Your answer should consist only of the lines below from the one with "building: [320,163,402,246] -> none" through the one with "building: [129,286,169,331] -> none", copied exactly.

• • • •

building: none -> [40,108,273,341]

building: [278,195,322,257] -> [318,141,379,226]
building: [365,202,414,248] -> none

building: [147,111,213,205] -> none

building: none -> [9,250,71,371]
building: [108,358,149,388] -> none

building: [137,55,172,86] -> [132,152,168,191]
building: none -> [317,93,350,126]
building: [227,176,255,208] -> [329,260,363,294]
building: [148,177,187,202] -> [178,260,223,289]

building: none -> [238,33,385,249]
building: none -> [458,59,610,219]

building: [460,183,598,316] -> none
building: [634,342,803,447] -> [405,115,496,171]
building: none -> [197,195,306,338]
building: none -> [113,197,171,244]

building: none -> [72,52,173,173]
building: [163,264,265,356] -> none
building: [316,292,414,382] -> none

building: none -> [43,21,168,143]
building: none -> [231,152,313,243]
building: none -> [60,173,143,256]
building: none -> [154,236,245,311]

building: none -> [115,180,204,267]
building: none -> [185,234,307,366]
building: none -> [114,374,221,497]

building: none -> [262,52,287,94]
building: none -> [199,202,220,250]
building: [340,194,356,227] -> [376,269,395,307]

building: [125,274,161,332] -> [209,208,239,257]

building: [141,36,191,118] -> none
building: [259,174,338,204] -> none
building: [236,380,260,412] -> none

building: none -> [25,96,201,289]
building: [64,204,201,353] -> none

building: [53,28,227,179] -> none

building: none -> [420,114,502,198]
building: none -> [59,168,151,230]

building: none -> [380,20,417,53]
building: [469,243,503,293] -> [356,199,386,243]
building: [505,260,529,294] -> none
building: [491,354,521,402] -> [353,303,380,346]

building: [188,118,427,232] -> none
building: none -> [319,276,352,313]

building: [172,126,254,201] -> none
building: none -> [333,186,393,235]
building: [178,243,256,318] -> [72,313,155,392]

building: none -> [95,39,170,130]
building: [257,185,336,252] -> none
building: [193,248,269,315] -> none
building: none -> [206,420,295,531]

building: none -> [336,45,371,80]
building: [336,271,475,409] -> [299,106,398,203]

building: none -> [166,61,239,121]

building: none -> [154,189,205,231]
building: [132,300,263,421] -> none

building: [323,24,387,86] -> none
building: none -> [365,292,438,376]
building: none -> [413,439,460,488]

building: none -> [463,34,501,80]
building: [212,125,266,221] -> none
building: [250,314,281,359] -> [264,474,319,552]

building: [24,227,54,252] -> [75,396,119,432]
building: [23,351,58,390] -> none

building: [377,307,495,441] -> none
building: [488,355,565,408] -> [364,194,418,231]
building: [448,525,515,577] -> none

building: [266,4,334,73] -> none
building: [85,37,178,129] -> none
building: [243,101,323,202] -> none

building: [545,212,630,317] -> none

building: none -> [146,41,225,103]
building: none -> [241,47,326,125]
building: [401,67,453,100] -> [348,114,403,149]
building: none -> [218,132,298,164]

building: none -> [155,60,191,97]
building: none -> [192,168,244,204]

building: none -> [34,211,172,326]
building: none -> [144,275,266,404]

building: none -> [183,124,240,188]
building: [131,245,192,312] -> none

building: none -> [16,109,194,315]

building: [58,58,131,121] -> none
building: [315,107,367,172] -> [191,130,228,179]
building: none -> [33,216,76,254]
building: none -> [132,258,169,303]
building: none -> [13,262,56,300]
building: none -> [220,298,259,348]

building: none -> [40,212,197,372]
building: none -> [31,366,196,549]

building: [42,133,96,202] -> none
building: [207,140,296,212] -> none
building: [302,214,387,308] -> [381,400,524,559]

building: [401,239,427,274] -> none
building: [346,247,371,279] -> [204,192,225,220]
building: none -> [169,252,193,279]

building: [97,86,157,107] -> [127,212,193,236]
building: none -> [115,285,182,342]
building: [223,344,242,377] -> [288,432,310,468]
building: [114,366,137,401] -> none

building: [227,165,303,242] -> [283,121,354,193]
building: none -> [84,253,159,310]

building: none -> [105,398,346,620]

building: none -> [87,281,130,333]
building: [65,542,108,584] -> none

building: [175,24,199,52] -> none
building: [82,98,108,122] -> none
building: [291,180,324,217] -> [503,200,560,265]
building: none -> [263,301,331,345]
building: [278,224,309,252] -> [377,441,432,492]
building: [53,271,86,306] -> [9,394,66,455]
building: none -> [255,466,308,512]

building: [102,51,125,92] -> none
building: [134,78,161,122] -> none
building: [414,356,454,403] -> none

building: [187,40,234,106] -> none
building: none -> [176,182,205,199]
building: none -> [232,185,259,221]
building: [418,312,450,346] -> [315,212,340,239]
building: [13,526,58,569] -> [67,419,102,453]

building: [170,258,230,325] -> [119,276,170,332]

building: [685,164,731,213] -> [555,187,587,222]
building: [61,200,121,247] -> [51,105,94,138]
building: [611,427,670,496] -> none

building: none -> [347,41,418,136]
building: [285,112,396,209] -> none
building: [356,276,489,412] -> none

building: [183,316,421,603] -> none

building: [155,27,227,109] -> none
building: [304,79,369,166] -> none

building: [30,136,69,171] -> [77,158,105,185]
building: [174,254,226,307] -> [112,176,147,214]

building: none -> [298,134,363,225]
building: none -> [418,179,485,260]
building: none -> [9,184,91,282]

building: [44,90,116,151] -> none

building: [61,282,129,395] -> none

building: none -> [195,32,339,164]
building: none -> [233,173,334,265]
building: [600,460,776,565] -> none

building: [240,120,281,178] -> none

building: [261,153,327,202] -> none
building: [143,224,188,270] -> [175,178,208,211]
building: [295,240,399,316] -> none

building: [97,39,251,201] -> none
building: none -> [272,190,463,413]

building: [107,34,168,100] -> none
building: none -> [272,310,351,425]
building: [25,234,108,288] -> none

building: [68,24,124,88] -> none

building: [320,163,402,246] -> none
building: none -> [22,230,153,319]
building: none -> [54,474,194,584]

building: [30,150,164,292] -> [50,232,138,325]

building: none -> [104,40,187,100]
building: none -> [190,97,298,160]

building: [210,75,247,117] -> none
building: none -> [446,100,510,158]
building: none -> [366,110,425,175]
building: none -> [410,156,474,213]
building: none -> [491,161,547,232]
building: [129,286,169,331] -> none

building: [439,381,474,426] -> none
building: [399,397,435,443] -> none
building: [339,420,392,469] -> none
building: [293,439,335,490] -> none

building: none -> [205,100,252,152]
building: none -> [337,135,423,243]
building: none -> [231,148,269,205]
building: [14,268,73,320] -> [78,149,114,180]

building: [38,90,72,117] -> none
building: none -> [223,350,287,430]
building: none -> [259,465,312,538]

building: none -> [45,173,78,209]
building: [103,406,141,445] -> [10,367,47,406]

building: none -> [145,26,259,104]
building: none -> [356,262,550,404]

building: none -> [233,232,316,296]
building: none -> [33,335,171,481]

• • • •

Exercise solution
building: [320,163,402,246] -> none
building: none -> [22,230,153,319]
building: none -> [54,474,194,584]

building: [30,150,164,292] -> [50,232,138,325]

building: none -> [104,40,187,100]
building: none -> [190,97,298,160]

building: [210,75,247,117] -> none
building: none -> [446,100,510,158]
building: none -> [366,110,425,175]
building: none -> [410,156,474,213]
building: none -> [491,161,547,232]
building: [129,286,169,331] -> none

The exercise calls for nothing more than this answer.